**Work instruction**
Scan the material below for lines with the string "brick". State how many there are and nothing else.

..............................

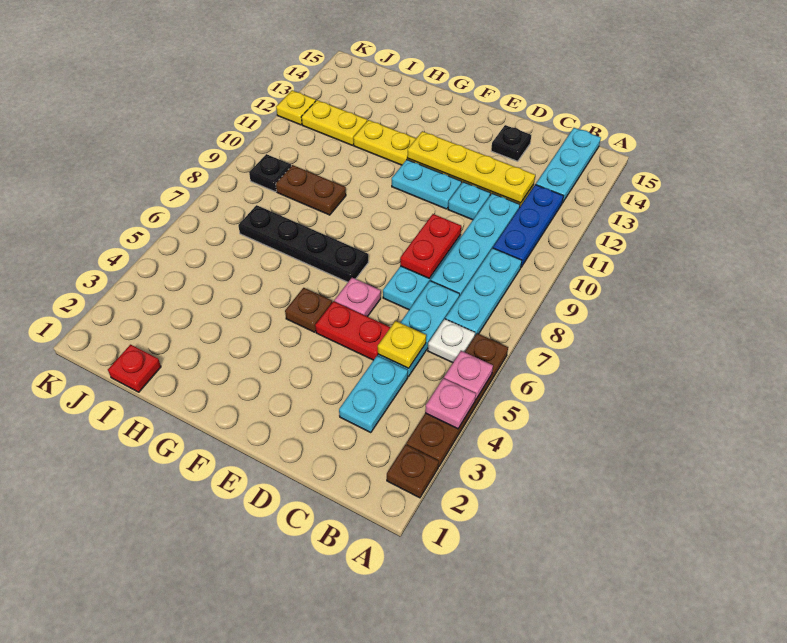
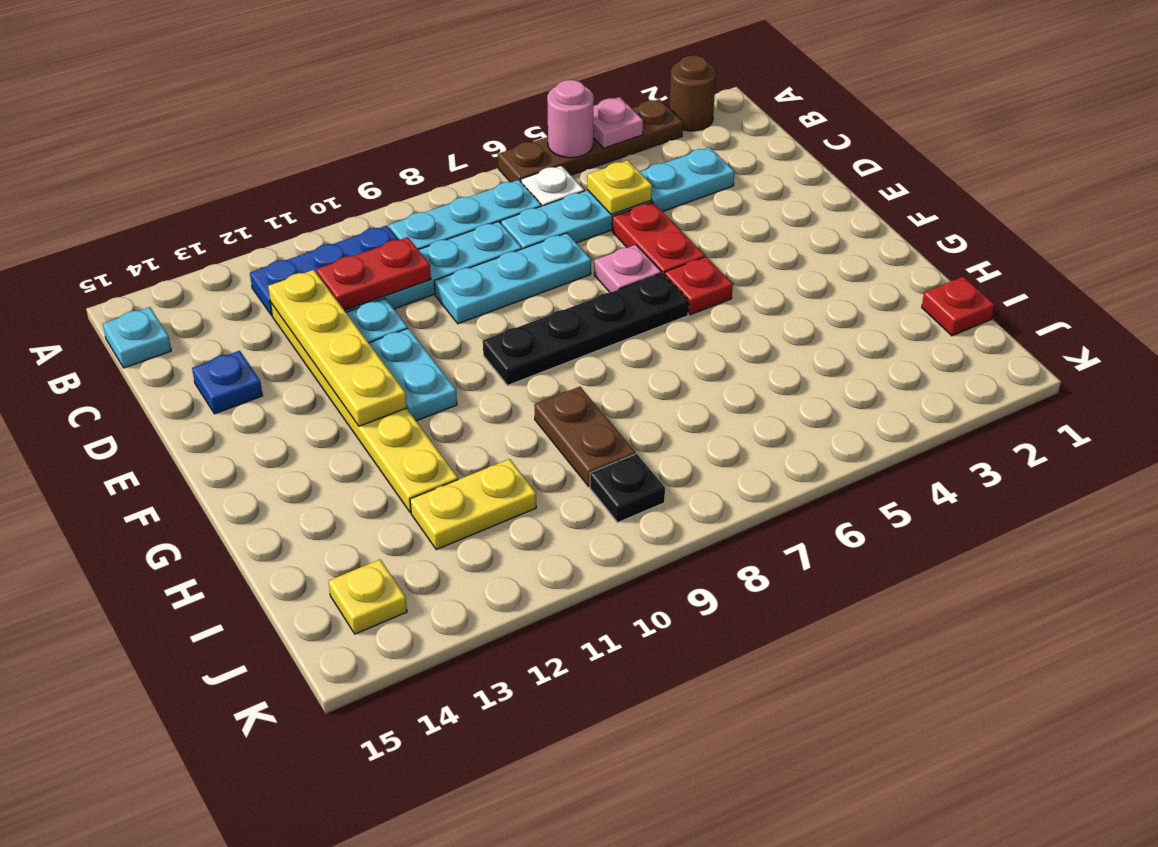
brown plate A2 level 1 -> brown round brick A2 level 1
pink plate A5 level 2 -> pink round brick A5 level 2
cyan plate B13:B15 level 1 -> cyan plate B15 level 1
red plate D8:D9 level 2 -> red plate C10:C11 level 2
black plate D14 level 1 -> blue plate D14 level 1
brown plate F5 level 1 -> red plate F5 level 1
black plate F7:I7 level 1 -> black plate F6:F9 level 1
yellow plate I12:J12 level 1 -> yellow plate I11:I12 level 1
yellow plate K12 level 1 -> yellow plate J14 level 1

..............................

**Result of this task**
2